Top of Task input
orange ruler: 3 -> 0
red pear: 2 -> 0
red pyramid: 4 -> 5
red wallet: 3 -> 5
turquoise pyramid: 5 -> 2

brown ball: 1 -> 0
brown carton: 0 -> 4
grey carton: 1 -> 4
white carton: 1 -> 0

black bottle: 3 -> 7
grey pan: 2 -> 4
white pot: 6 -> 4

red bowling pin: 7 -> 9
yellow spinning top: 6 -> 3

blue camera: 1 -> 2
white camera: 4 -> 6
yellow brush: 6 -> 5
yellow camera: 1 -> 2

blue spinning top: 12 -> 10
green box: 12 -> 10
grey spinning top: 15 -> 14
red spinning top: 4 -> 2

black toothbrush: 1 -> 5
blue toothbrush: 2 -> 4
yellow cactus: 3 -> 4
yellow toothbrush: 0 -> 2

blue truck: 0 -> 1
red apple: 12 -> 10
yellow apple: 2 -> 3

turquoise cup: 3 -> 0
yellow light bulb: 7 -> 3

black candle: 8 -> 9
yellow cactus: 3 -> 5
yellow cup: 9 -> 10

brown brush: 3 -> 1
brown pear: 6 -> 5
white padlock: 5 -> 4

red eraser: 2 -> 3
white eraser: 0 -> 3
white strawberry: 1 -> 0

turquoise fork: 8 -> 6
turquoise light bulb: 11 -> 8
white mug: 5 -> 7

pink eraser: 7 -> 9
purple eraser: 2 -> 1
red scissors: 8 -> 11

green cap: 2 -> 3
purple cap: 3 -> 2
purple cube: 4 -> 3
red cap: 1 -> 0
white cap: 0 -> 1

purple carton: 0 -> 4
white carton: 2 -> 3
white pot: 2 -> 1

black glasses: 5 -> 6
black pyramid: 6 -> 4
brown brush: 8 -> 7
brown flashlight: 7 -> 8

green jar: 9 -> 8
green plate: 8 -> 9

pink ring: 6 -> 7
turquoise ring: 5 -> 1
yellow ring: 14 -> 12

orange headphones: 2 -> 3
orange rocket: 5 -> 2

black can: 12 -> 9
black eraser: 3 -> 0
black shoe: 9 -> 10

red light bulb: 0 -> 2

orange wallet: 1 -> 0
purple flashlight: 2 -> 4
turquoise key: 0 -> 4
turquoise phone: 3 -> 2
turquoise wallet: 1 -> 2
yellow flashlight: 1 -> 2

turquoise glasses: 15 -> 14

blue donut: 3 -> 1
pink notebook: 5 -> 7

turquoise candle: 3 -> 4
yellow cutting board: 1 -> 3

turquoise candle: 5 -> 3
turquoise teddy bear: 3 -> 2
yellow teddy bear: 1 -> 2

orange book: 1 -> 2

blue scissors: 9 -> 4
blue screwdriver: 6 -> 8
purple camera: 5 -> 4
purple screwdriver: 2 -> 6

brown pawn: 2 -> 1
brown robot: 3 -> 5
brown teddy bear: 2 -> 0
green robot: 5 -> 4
Bottom of Task input
- **What is needed**:
For this exercise, restate each of the entries without any deviation.

- **Task response**:
orange ruler: 3 -> 0
red pear: 2 -> 0
red pyramid: 4 -> 5
red wallet: 3 -> 5
turquoise pyramid: 5 -> 2

brown ball: 1 -> 0
brown carton: 0 -> 4
grey carton: 1 -> 4
white carton: 1 -> 0

black bottle: 3 -> 7
grey pan: 2 -> 4
white pot: 6 -> 4

red bowling pin: 7 -> 9
yellow spinning top: 6 -> 3

blue camera: 1 -> 2
white camera: 4 -> 6
yellow brush: 6 -> 5
yellow camera: 1 -> 2

blue spinning top: 12 -> 10
green box: 12 -> 10
grey spinning top: 15 -> 14
red spinning top: 4 -> 2

black toothbrush: 1 -> 5
blue toothbrush: 2 -> 4
yellow cactus: 3 -> 4
yellow toothbrush: 0 -> 2

blue truck: 0 -> 1
red apple: 12 -> 10
yellow apple: 2 -> 3

turquoise cup: 3 -> 0
yellow light bulb: 7 -> 3

black candle: 8 -> 9
yellow cactus: 3 -> 5
yellow cup: 9 -> 10

brown brush: 3 -> 1
brown pear: 6 -> 5
white padlock: 5 -> 4

red eraser: 2 -> 3
white eraser: 0 -> 3
white strawberry: 1 -> 0

turquoise fork: 8 -> 6
turquoise light bulb: 11 -> 8
white mug: 5 -> 7

pink eraser: 7 -> 9
purple eraser: 2 -> 1
red scissors: 8 -> 11

green cap: 2 -> 3
purple cap: 3 -> 2
purple cube: 4 -> 3
red cap: 1 -> 0
white cap: 0 -> 1

purple carton: 0 -> 4
white carton: 2 -> 3
white pot: 2 -> 1

black glasses: 5 -> 6
black pyramid: 6 -> 4
brown brush: 8 -> 7
brown flashlight: 7 -> 8

green jar: 9 -> 8
green plate: 8 -> 9

pink ring: 6 -> 7
turquoise ring: 5 -> 1
yellow ring: 14 -> 12

orange headphones: 2 -> 3
orange rocket: 5 -> 2

black can: 12 -> 9
black eraser: 3 -> 0
black shoe: 9 -> 10

red light bulb: 0 -> 2

orange wallet: 1 -> 0
purple flashlight: 2 -> 4
turquoise key: 0 -> 4
turquoise phone: 3 -> 2
turquoise wallet: 1 -> 2
yellow flashlight: 1 -> 2

turquoise glasses: 15 -> 14

blue donut: 3 -> 1
pink notebook: 5 -> 7

turquoise candle: 3 -> 4
yellow cutting board: 1 -> 3

turquoise candle: 5 -> 3
turquoise teddy bear: 3 -> 2
yellow teddy bear: 1 -> 2

orange book: 1 -> 2

blue scissors: 9 -> 4
blue screwdriver: 6 -> 8
purple camera: 5 -> 4
purple screwdriver: 2 -> 6

brown pawn: 2 -> 1
brown robot: 3 -> 5
brown teddy bear: 2 -> 0
green robot: 5 -> 4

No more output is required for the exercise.